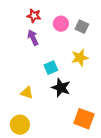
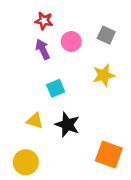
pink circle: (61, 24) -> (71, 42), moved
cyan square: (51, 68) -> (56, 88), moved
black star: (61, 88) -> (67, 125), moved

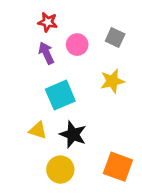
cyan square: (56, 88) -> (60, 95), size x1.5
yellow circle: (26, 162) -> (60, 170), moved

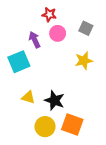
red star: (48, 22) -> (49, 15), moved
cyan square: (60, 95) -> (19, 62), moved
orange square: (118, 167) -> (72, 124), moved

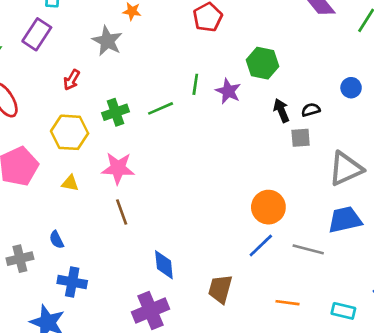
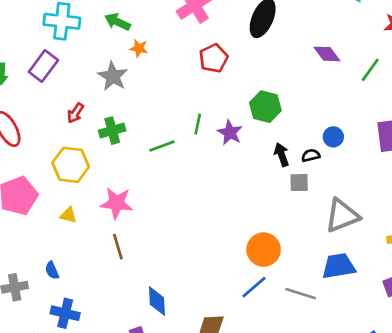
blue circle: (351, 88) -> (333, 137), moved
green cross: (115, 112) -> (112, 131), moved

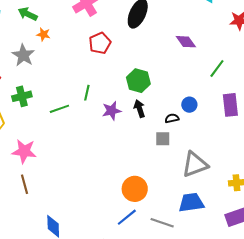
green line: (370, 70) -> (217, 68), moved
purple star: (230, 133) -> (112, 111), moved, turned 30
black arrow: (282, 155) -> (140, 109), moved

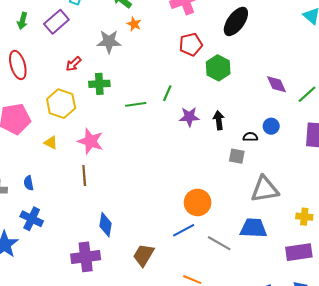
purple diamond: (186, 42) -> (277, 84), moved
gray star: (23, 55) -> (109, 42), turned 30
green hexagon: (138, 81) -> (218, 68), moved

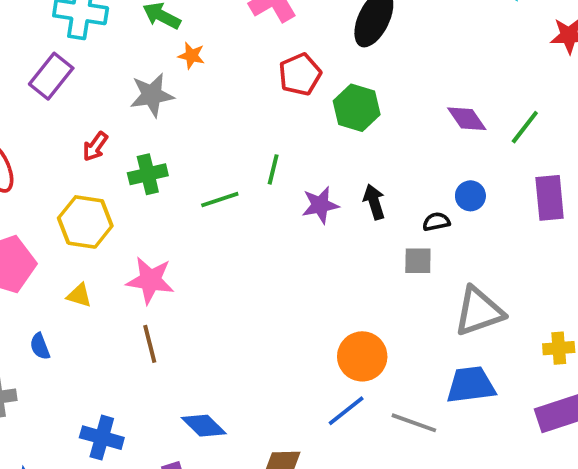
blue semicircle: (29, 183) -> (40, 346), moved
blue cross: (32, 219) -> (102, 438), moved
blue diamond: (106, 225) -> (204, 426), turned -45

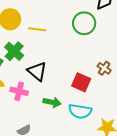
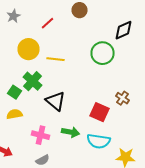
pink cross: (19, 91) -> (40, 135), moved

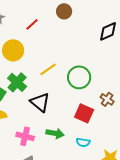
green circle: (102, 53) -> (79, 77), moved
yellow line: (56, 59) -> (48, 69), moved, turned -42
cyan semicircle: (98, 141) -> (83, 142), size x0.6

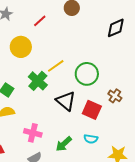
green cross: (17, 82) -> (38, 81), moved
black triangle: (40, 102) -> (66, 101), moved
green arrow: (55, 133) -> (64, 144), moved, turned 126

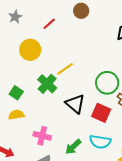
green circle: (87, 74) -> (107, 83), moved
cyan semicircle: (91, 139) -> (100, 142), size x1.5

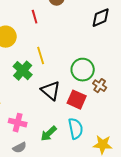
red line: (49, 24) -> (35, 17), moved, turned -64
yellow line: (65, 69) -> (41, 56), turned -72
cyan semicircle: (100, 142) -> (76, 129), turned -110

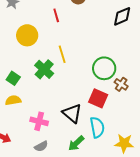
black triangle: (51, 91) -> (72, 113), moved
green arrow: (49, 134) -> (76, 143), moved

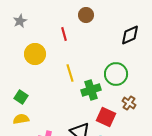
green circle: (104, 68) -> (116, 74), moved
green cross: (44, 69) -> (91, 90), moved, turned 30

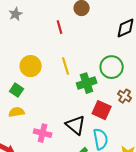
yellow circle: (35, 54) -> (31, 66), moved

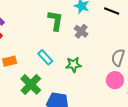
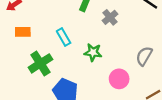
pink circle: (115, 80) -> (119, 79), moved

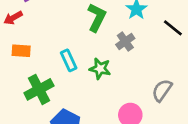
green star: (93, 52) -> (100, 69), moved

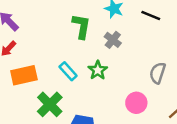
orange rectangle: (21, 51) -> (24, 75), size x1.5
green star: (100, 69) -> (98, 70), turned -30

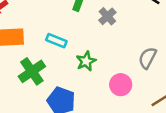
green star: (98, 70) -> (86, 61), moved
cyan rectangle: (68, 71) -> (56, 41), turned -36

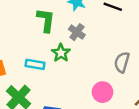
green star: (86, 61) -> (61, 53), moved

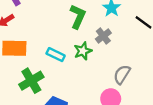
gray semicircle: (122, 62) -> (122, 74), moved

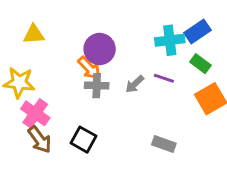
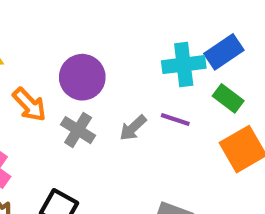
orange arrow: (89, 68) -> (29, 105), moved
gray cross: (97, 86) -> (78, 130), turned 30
..............................
* WHAT YOU ARE ASKED TO DO *
Return word for word the lines of the listing above, starting at the line with "green cross: (115, 112) -> (112, 131), moved" and ending at the line with "green arrow: (55, 133)", both included. Pictures do not belong in the copy.

* ANSWER TO THE PROBLEM *
green cross: (115, 112) -> (112, 131), moved

green line: (370, 70) -> (217, 68), moved
purple star: (230, 133) -> (112, 111), moved, turned 30
black arrow: (282, 155) -> (140, 109), moved

purple diamond: (186, 42) -> (277, 84), moved
gray star: (23, 55) -> (109, 42), turned 30
green hexagon: (138, 81) -> (218, 68), moved

blue semicircle: (29, 183) -> (40, 346), moved
blue cross: (32, 219) -> (102, 438), moved
blue diamond: (106, 225) -> (204, 426), turned -45

pink cross: (19, 91) -> (40, 135), moved

green circle: (102, 53) -> (79, 77), moved
yellow line: (56, 59) -> (48, 69), moved, turned -42
cyan semicircle: (98, 141) -> (83, 142), size x0.6

green cross: (17, 82) -> (38, 81), moved
black triangle: (40, 102) -> (66, 101), moved
green arrow: (55, 133) -> (64, 144), moved, turned 126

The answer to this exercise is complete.